● Task to complete
An exact reproduction is required of the lines from the beginning of the entries through the line with "purple cone A5 level 1 -> none", pictures excluded and nothing added.

● The records
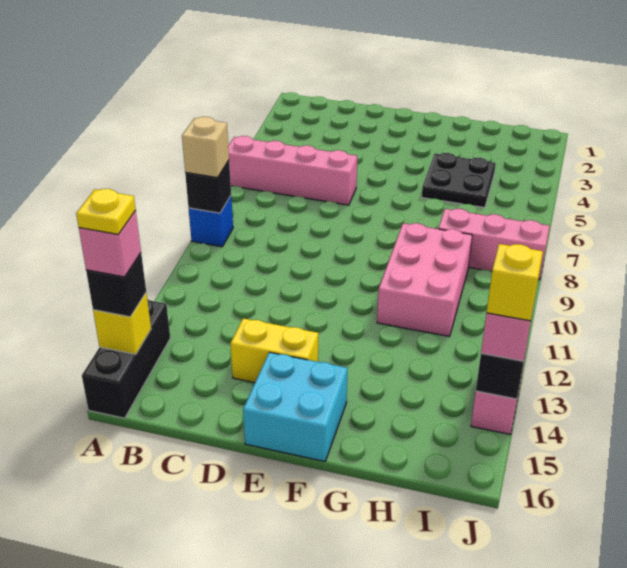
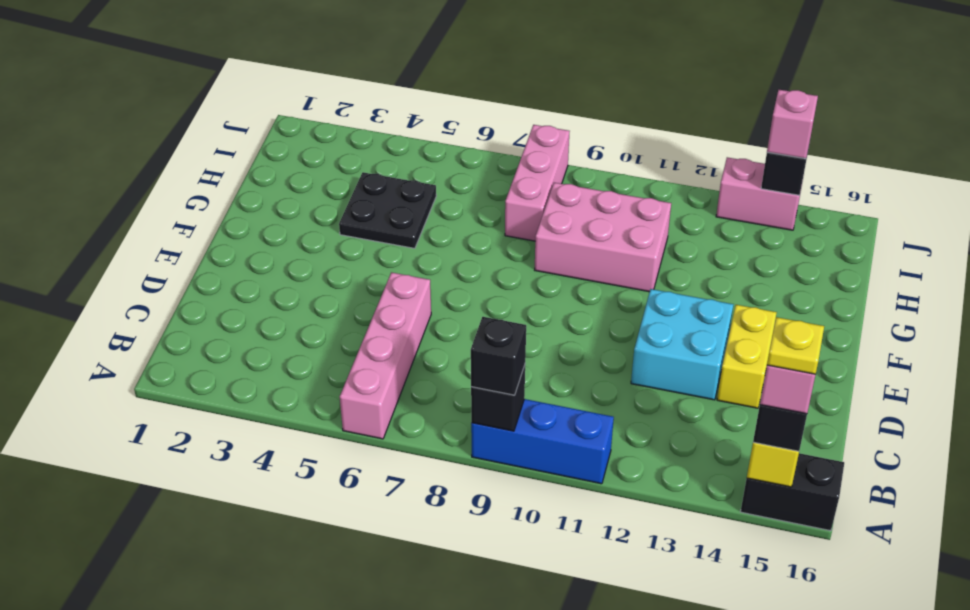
blue brick A9 level 1 -> blue brick A9:A11 level 1
tan brick A9 level 3 -> black brick A9 level 3
black brick A14:A16 level 1 -> black brick A15:A16 level 1
cyan brick E15:F16 level 1 -> cyan brick D12:E13 level 1
yellow brick J14 level 4 -> none

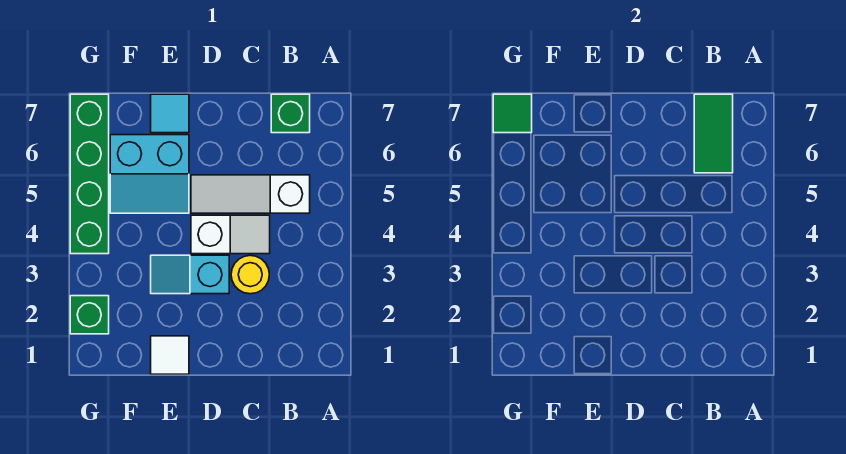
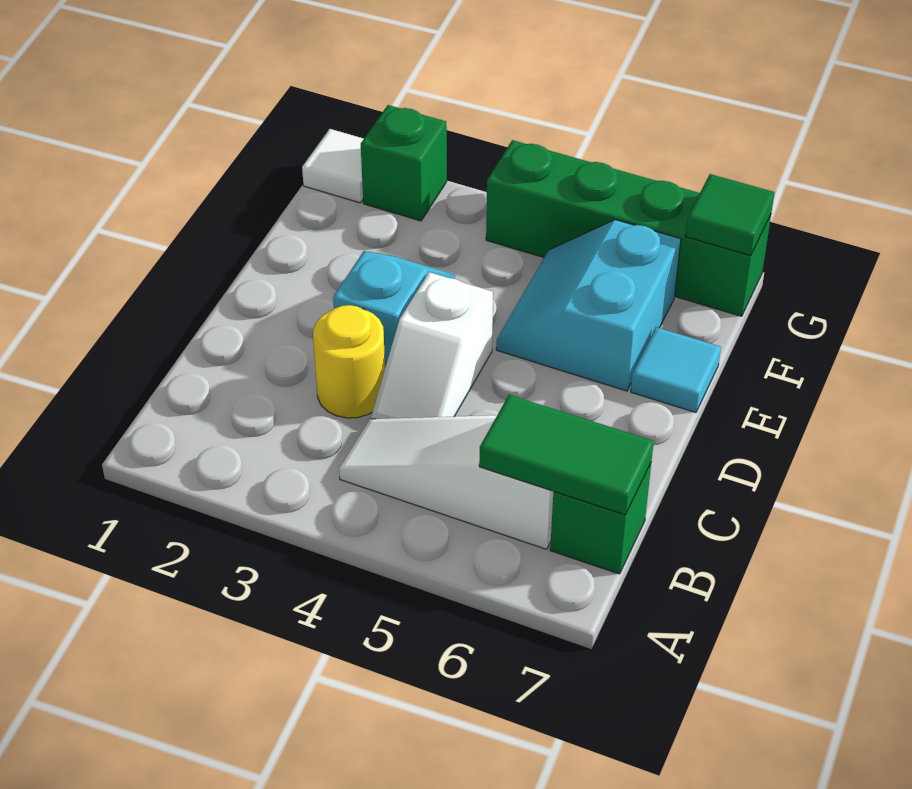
white slope B5:D5 level 1 top B -> white slope B4:B6 level 1 top 6
white tile E1 level 1 -> white tile G1 level 1

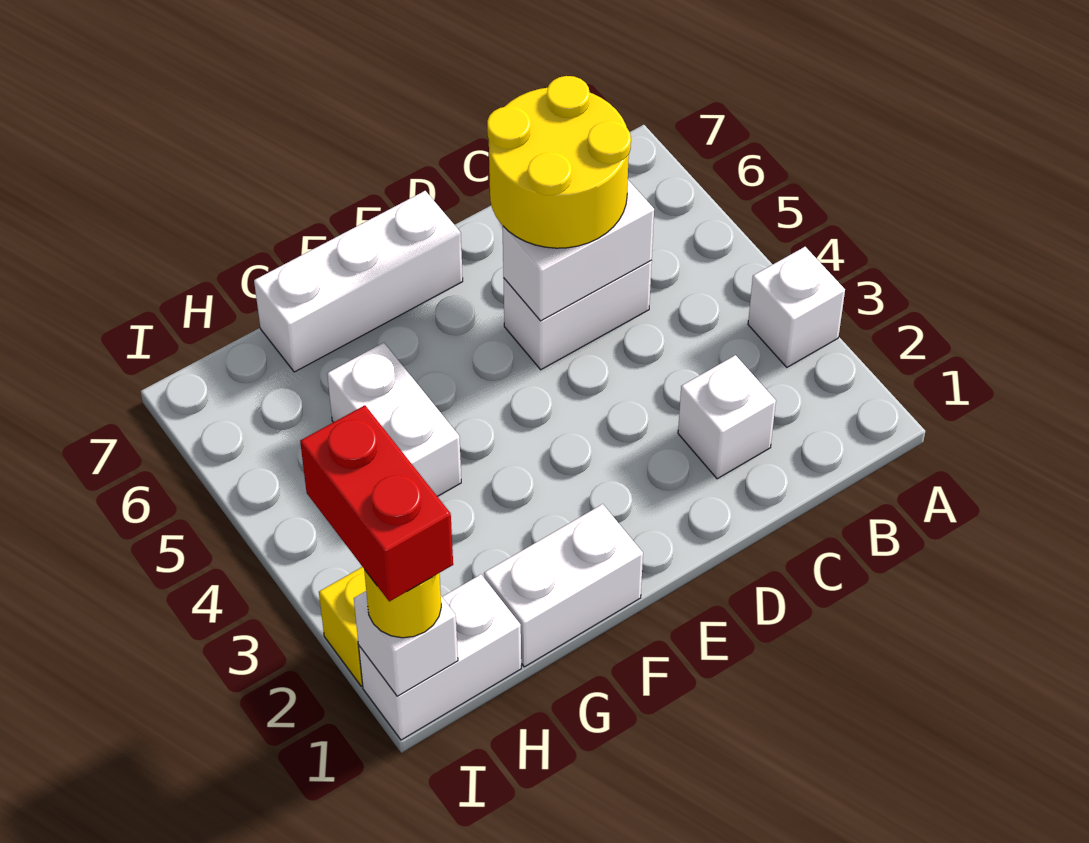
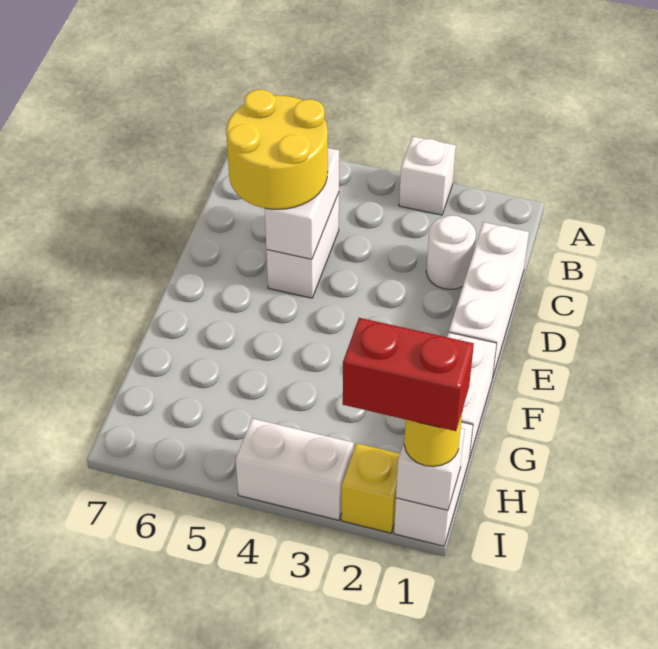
white brick C2 level 1 -> white round brick C2 level 1
white brick E7:G7 level 1 -> white brick C1:E1 level 1
white brick G4:G5 level 1 -> white brick I3:I4 level 1

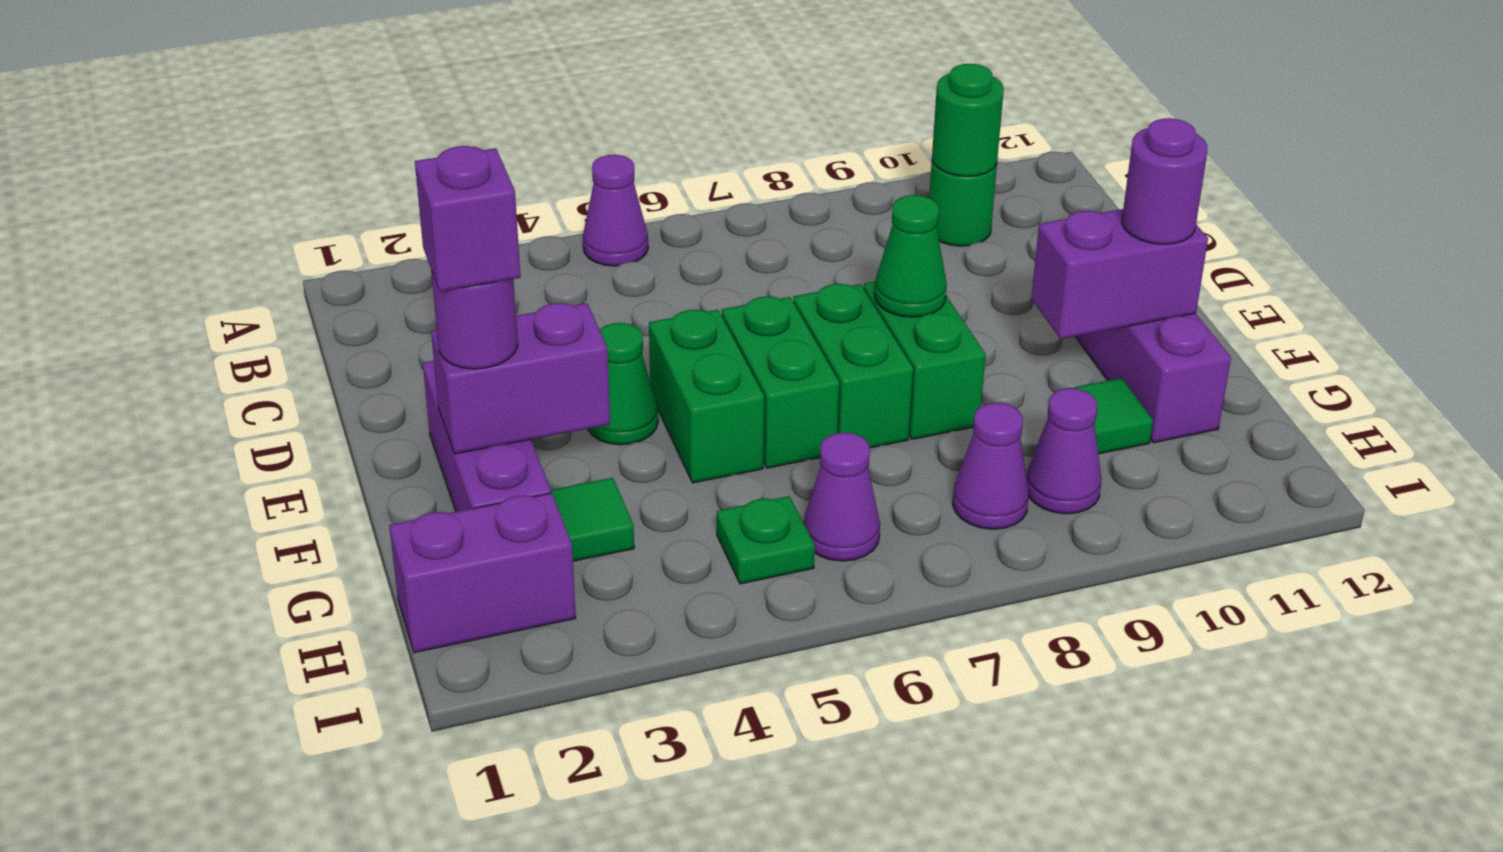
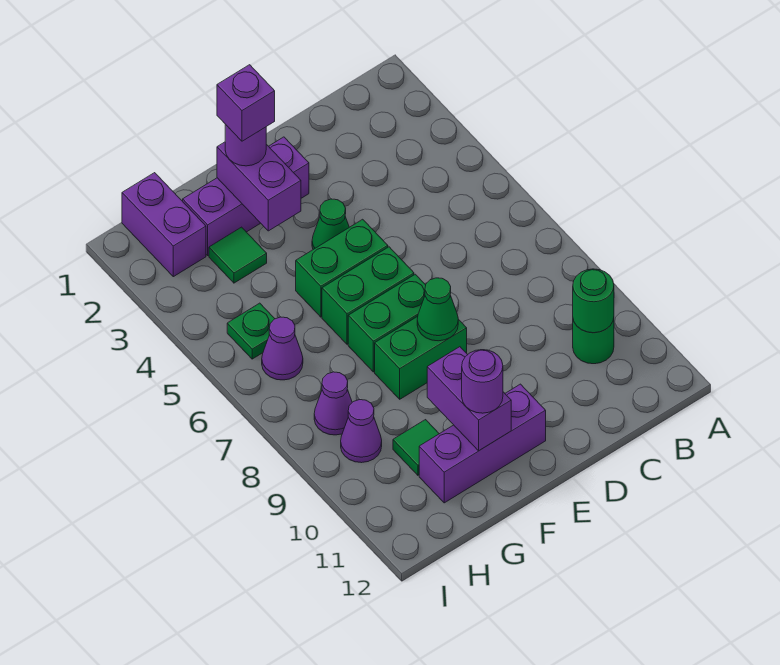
purple cone A5 level 1 -> none

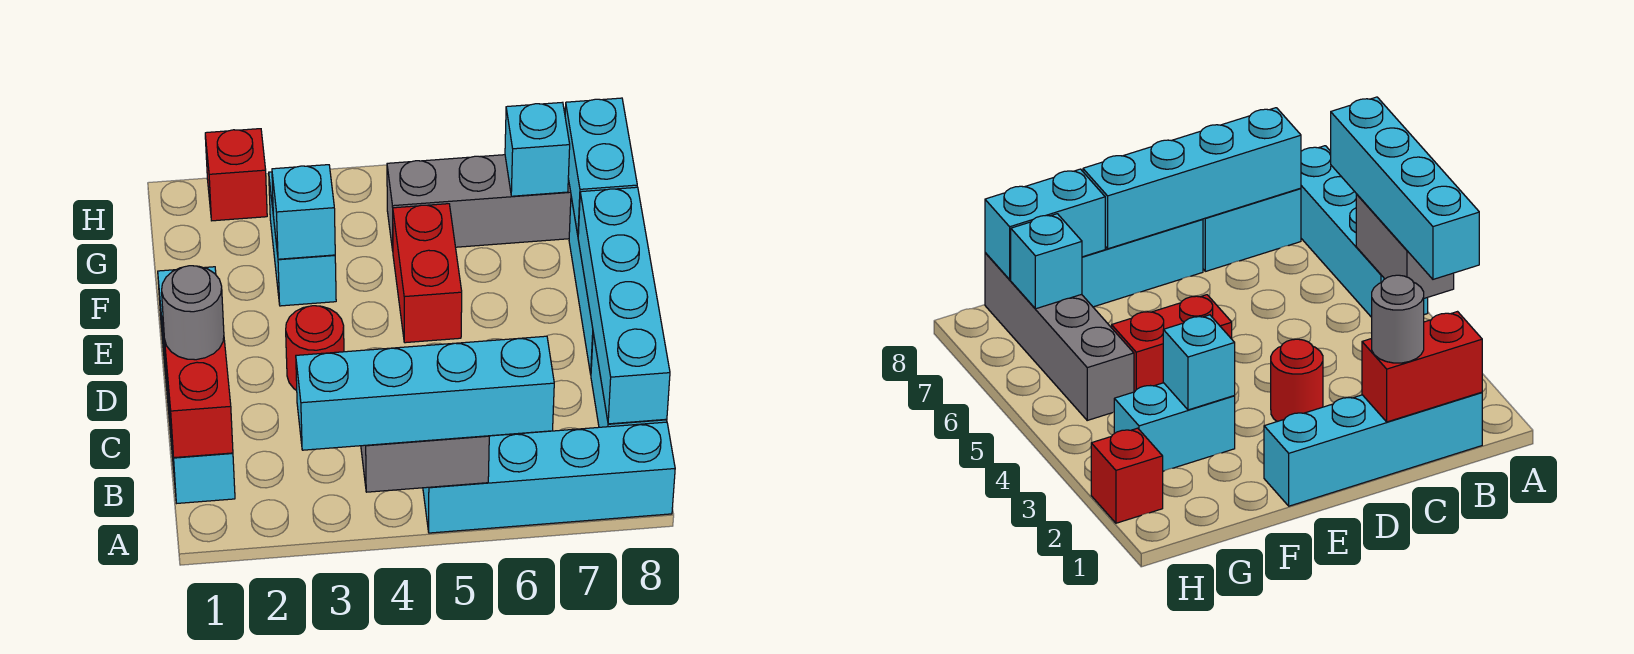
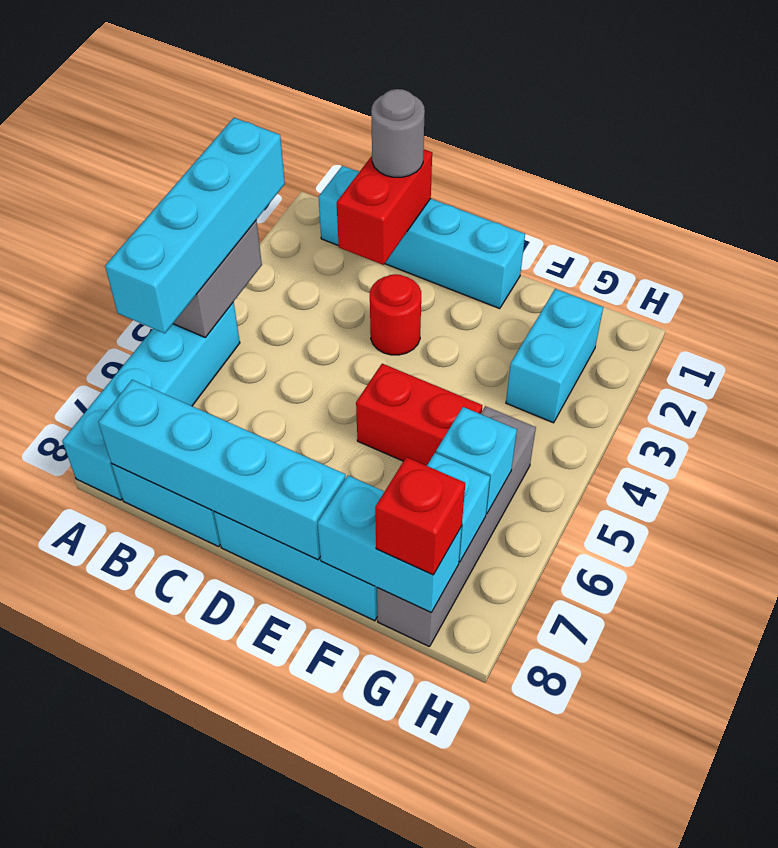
red brick B1:C1 level 2 -> red brick C1:C2 level 2
cyan brick F3:G3 level 1 -> cyan brick G2:G3 level 1
cyan brick F3 level 2 -> cyan brick G6 level 2
red brick H2 level 1 -> red brick G8 level 3

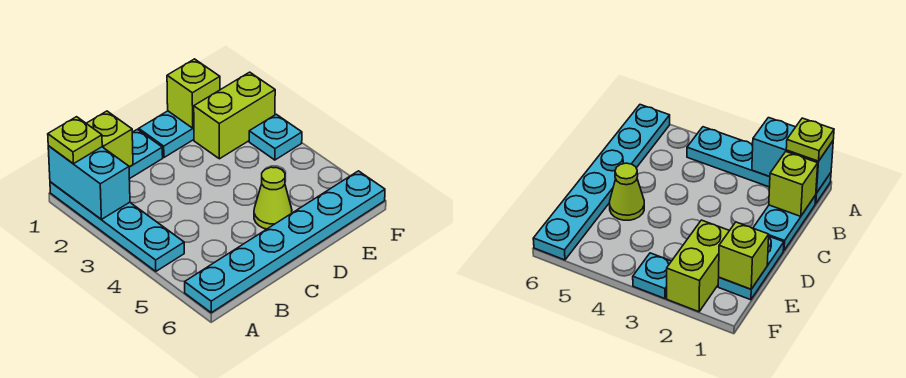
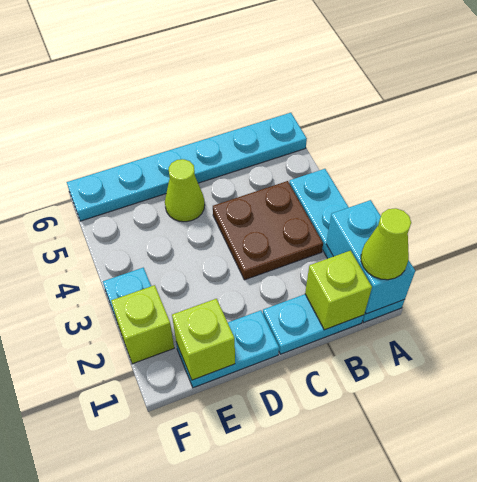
lime plate A1 level 3 -> lime cone A1 level 3
none -> brown plate B3:C4 level 1
lime brick E2:F2 level 1 -> lime brick F2 level 1

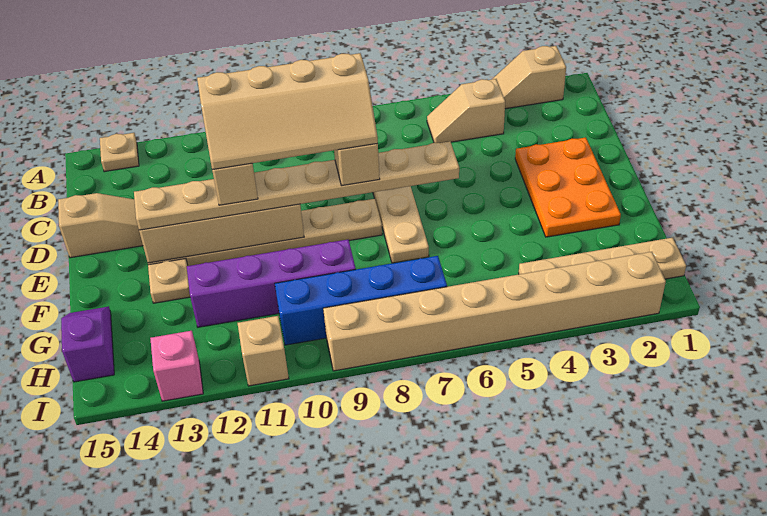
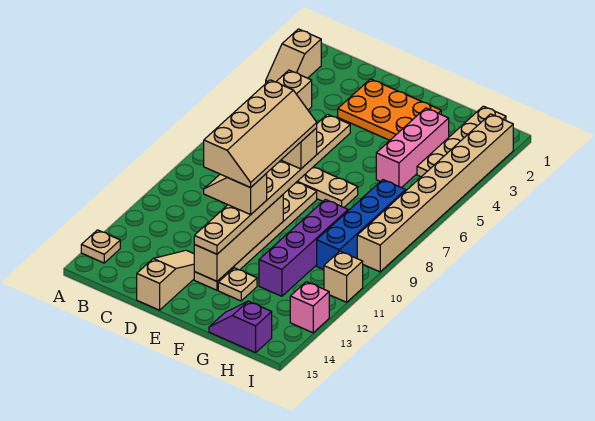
none -> pink brick G3:G5 level 1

● Solution below
blue brick A9 level 1 -> blue brick A9:A11 level 1
tan brick A9 level 3 -> black brick A9 level 3
black brick A14:A16 level 1 -> black brick A15:A16 level 1
cyan brick E15:F16 level 1 -> cyan brick D12:E13 level 1
yellow brick J14 level 4 -> none

white slope B5:D5 level 1 top B -> white slope B4:B6 level 1 top 6
white tile E1 level 1 -> white tile G1 level 1

white brick C2 level 1 -> white round brick C2 level 1
white brick E7:G7 level 1 -> white brick C1:E1 level 1
white brick G4:G5 level 1 -> white brick I3:I4 level 1

purple cone A5 level 1 -> none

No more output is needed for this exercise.